Exercise:
Write the data out again in full, with no departure from the original.

## begin

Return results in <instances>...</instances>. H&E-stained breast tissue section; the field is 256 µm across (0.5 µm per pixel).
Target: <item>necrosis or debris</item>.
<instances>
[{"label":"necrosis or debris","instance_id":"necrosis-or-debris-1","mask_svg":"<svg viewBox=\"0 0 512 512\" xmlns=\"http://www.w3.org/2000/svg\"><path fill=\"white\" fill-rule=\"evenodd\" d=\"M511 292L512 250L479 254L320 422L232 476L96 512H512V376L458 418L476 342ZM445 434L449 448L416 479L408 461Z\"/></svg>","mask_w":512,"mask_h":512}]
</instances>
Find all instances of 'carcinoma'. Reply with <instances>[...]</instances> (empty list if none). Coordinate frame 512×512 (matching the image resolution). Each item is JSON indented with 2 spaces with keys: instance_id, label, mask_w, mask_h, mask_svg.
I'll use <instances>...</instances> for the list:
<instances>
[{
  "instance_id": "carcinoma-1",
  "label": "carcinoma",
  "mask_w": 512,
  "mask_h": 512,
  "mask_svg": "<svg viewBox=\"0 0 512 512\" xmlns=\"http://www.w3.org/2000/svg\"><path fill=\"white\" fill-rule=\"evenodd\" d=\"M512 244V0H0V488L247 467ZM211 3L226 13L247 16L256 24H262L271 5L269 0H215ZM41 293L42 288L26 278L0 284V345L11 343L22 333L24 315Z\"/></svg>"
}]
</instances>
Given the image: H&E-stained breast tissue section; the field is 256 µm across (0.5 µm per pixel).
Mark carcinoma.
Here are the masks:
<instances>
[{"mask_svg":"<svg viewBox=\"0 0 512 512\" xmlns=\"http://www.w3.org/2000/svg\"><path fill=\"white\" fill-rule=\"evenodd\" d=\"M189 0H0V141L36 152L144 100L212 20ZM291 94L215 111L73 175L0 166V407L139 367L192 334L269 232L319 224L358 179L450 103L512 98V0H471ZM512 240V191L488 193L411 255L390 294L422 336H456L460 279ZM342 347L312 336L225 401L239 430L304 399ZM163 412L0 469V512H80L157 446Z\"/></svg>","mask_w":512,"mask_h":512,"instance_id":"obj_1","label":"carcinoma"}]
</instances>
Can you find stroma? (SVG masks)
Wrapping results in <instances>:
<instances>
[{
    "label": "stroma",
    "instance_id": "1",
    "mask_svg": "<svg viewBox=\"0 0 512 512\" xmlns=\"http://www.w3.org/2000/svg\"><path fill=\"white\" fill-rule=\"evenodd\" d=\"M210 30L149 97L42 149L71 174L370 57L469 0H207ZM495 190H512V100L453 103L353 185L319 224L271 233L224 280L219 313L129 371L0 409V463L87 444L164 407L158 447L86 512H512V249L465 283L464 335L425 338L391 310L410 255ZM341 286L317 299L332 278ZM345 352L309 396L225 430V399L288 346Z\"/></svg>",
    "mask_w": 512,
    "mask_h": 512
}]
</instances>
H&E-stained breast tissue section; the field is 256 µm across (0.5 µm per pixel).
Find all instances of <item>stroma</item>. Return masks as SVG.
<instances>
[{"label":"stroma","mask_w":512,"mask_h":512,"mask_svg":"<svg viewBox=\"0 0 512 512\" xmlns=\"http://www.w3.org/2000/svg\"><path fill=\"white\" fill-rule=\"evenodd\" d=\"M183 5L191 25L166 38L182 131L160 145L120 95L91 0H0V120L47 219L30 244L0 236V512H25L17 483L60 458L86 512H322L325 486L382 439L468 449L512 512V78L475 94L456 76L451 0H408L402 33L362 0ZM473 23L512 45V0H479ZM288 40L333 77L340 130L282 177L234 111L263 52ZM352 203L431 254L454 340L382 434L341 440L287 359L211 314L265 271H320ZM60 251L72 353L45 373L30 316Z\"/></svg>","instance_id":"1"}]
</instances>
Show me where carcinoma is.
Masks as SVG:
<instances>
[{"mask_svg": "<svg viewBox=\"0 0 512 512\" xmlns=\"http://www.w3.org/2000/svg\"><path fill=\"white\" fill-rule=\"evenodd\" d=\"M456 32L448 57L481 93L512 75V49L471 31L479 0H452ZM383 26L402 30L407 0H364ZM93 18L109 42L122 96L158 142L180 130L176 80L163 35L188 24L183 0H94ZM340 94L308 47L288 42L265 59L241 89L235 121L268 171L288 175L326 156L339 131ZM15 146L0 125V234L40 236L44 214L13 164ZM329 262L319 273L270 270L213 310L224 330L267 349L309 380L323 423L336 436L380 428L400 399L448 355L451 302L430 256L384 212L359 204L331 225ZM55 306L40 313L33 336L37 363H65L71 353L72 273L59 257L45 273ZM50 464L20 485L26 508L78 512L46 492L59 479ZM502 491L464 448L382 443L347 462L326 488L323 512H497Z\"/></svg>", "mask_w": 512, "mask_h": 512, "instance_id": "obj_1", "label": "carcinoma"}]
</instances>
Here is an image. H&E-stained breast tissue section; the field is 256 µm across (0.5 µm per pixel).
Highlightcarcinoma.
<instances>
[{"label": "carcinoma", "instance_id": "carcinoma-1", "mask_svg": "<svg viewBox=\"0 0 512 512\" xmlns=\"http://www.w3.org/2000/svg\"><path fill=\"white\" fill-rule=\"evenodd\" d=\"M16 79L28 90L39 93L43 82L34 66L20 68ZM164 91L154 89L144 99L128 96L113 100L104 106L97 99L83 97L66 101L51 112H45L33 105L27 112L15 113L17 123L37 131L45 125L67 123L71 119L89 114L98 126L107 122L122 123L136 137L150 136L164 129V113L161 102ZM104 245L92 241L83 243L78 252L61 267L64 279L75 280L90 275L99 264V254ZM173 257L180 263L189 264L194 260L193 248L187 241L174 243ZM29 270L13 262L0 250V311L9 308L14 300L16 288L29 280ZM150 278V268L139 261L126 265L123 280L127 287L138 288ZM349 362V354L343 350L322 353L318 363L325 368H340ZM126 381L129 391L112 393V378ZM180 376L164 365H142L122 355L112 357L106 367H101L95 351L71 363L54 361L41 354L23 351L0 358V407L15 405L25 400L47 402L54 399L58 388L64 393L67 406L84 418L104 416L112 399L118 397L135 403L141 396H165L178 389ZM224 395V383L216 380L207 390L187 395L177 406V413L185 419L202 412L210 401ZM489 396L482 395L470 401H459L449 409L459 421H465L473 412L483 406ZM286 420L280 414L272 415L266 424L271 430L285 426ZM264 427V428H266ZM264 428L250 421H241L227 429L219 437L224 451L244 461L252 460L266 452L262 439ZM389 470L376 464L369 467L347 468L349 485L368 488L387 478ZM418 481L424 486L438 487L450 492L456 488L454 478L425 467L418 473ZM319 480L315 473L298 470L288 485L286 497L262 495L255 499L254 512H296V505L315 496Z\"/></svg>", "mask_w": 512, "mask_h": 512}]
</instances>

## end

Solution to the problem:
Return results in <instances>...</instances>. H&E-stained breast tissue section; the field is 256 µm across (0.5 µm per pixel).
Target: <item>necrosis or debris</item>.
<instances>
[{"label":"necrosis or debris","instance_id":"necrosis-or-debris-1","mask_svg":"<svg viewBox=\"0 0 512 512\" xmlns=\"http://www.w3.org/2000/svg\"><path fill=\"white\" fill-rule=\"evenodd\" d=\"M511 292L512 250L479 254L320 422L232 476L96 512H512V376L458 418L476 342ZM445 434L449 448L416 479L408 461Z\"/></svg>","mask_w":512,"mask_h":512}]
</instances>
Find all instances of 'carcinoma'. Reply with <instances>[...]</instances> (empty list if none). Coordinate frame 512×512 (matching the image resolution). Each item is JSON indented with 2 spaces with keys: instance_id, label, mask_w, mask_h, mask_svg.
I'll use <instances>...</instances> for the list:
<instances>
[{
  "instance_id": "carcinoma-1",
  "label": "carcinoma",
  "mask_w": 512,
  "mask_h": 512,
  "mask_svg": "<svg viewBox=\"0 0 512 512\" xmlns=\"http://www.w3.org/2000/svg\"><path fill=\"white\" fill-rule=\"evenodd\" d=\"M512 244V0H0V488L247 467ZM211 3L226 13L247 16L256 24H262L271 5L269 0H215ZM41 293L42 288L26 278L0 284V345L11 343L22 333L24 315Z\"/></svg>"
}]
</instances>
Given the image: H&E-stained breast tissue section; the field is 256 µm across (0.5 µm per pixel).
Mark carcinoma.
Here are the masks:
<instances>
[{"mask_svg":"<svg viewBox=\"0 0 512 512\" xmlns=\"http://www.w3.org/2000/svg\"><path fill=\"white\" fill-rule=\"evenodd\" d=\"M189 0H0V141L36 152L144 100L212 20ZM291 94L215 111L73 175L0 166V407L139 367L192 334L269 232L319 224L358 179L450 103L512 98V0H471ZM512 240V191L488 193L411 255L390 294L422 336H456L460 279ZM342 347L312 336L225 401L239 430L304 399ZM163 412L0 469V512H80L157 446Z\"/></svg>","mask_w":512,"mask_h":512,"instance_id":"obj_1","label":"carcinoma"}]
</instances>
Can you find stroma? (SVG masks)
Wrapping results in <instances>:
<instances>
[{
    "label": "stroma",
    "instance_id": "1",
    "mask_svg": "<svg viewBox=\"0 0 512 512\" xmlns=\"http://www.w3.org/2000/svg\"><path fill=\"white\" fill-rule=\"evenodd\" d=\"M210 30L149 97L42 149L71 174L370 57L469 0H207ZM495 190H512V100L453 103L353 185L319 224L271 233L224 280L219 313L129 371L0 409V463L87 444L164 407L158 447L86 512H512V249L465 283L464 335L425 338L391 310L410 255ZM341 286L317 299L332 278ZM345 352L309 396L225 430V399L288 346Z\"/></svg>",
    "mask_w": 512,
    "mask_h": 512
}]
</instances>
H&E-stained breast tissue section; the field is 256 µm across (0.5 µm per pixel).
Find all instances of <item>stroma</item>. Return masks as SVG.
<instances>
[{"label":"stroma","mask_w":512,"mask_h":512,"mask_svg":"<svg viewBox=\"0 0 512 512\" xmlns=\"http://www.w3.org/2000/svg\"><path fill=\"white\" fill-rule=\"evenodd\" d=\"M183 5L191 25L166 38L182 131L160 145L120 95L91 0H0V120L47 219L30 244L0 236V512H25L17 483L60 458L86 512H322L325 486L382 439L468 449L512 512V78L475 94L456 76L451 0H408L402 33L362 0ZM473 23L512 45V0H479ZM288 40L333 77L340 130L282 177L234 111L263 52ZM352 203L431 254L454 340L382 434L341 440L287 359L211 314L265 271H320ZM60 251L72 353L45 373L30 316Z\"/></svg>","instance_id":"1"}]
</instances>
Show me where carcinoma is.
Masks as SVG:
<instances>
[{"mask_svg": "<svg viewBox=\"0 0 512 512\" xmlns=\"http://www.w3.org/2000/svg\"><path fill=\"white\" fill-rule=\"evenodd\" d=\"M456 32L448 57L481 93L512 75V49L471 31L479 0H452ZM383 26L402 30L407 0H364ZM93 18L109 42L122 96L158 142L180 130L176 80L163 35L188 24L183 0H94ZM340 94L308 47L288 42L265 59L241 89L235 121L268 171L288 175L326 156L339 131ZM15 146L0 125V234L40 236L44 214L13 164ZM329 262L319 273L270 270L213 310L224 330L267 349L309 380L323 423L336 436L380 428L400 399L448 355L451 302L430 256L384 212L359 204L331 225ZM55 306L40 313L33 336L37 363H65L71 353L72 273L59 257L45 273ZM50 464L20 485L26 508L78 512L46 492L59 479ZM502 491L464 448L382 443L347 462L326 488L323 512H497Z\"/></svg>", "mask_w": 512, "mask_h": 512, "instance_id": "obj_1", "label": "carcinoma"}]
</instances>
Here is an image. H&E-stained breast tissue section; the field is 256 µm across (0.5 µm per pixel).
Highlightcarcinoma.
<instances>
[{"label": "carcinoma", "instance_id": "carcinoma-1", "mask_svg": "<svg viewBox=\"0 0 512 512\" xmlns=\"http://www.w3.org/2000/svg\"><path fill=\"white\" fill-rule=\"evenodd\" d=\"M16 79L28 90L39 93L43 82L34 66L20 68ZM164 91L154 89L144 99L128 96L113 100L104 106L97 99L83 97L66 101L51 112H45L33 105L27 112L15 113L17 123L37 131L45 125L67 123L71 119L89 114L98 126L107 122L122 123L136 137L150 136L164 129V113L161 102ZM104 245L92 241L83 243L78 252L61 267L64 279L75 280L90 275L99 264V254ZM173 257L180 263L189 264L194 260L193 248L187 241L174 243ZM29 270L13 262L0 250V311L9 308L14 300L16 288L29 280ZM150 278V268L139 261L126 265L123 280L127 287L138 288ZM349 362V354L343 350L322 353L318 363L325 368H340ZM126 381L129 391L112 393V378ZM180 376L164 365H142L122 355L112 357L106 367H101L95 351L71 363L54 361L41 354L23 351L0 358V407L15 405L25 400L47 402L54 399L58 388L64 393L67 406L84 418L104 416L112 399L118 397L135 403L141 396H165L178 389ZM224 395V383L216 380L207 390L187 395L177 406V413L185 419L202 412L210 401ZM489 396L482 395L470 401H459L449 409L459 421H465L473 412L483 406ZM286 420L280 414L272 415L266 424L271 430L285 426ZM264 427V428H266ZM264 428L250 421H241L227 429L219 437L224 451L244 461L252 460L266 452L262 439ZM389 470L376 464L369 467L347 468L349 485L368 488L387 478ZM418 481L424 486L438 487L450 492L456 488L454 478L425 467L418 473ZM319 480L315 473L298 470L288 485L286 497L262 495L255 499L254 512H296V505L315 496Z\"/></svg>", "mask_w": 512, "mask_h": 512}]
</instances>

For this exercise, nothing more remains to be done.